WHAT TO WORK ON: Look over the entries that follow and work out how many lines contain "orange". State the number only.

DATASET EXTRACT:
*** Begin section ***
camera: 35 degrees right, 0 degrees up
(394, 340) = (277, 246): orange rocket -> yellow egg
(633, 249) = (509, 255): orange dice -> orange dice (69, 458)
*** End section ***
*** Begin section ***
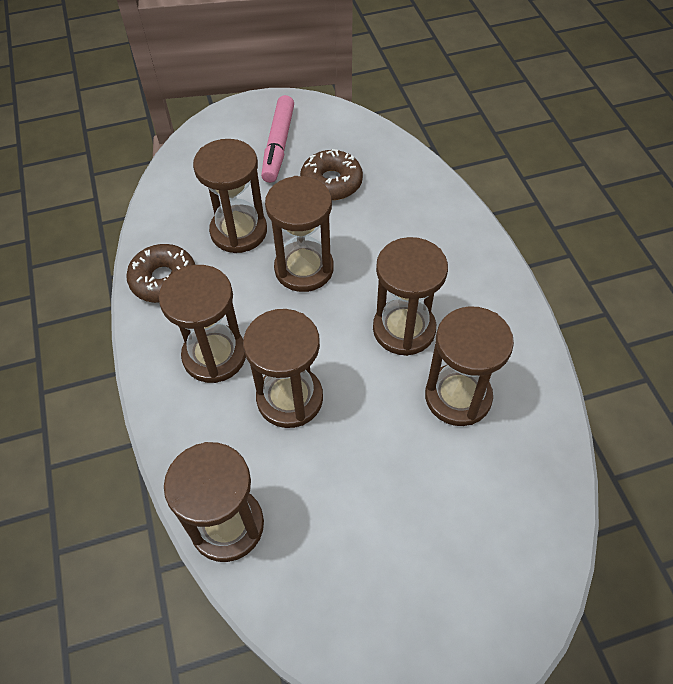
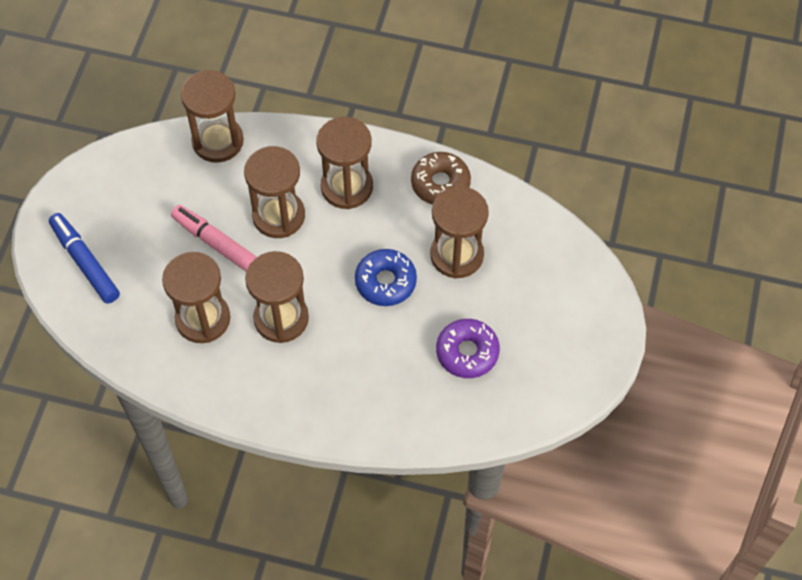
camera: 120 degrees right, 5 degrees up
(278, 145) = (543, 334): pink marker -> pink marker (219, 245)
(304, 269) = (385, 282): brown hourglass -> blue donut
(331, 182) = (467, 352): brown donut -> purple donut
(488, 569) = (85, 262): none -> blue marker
*** End section ***
RESPONSE BELOW: 2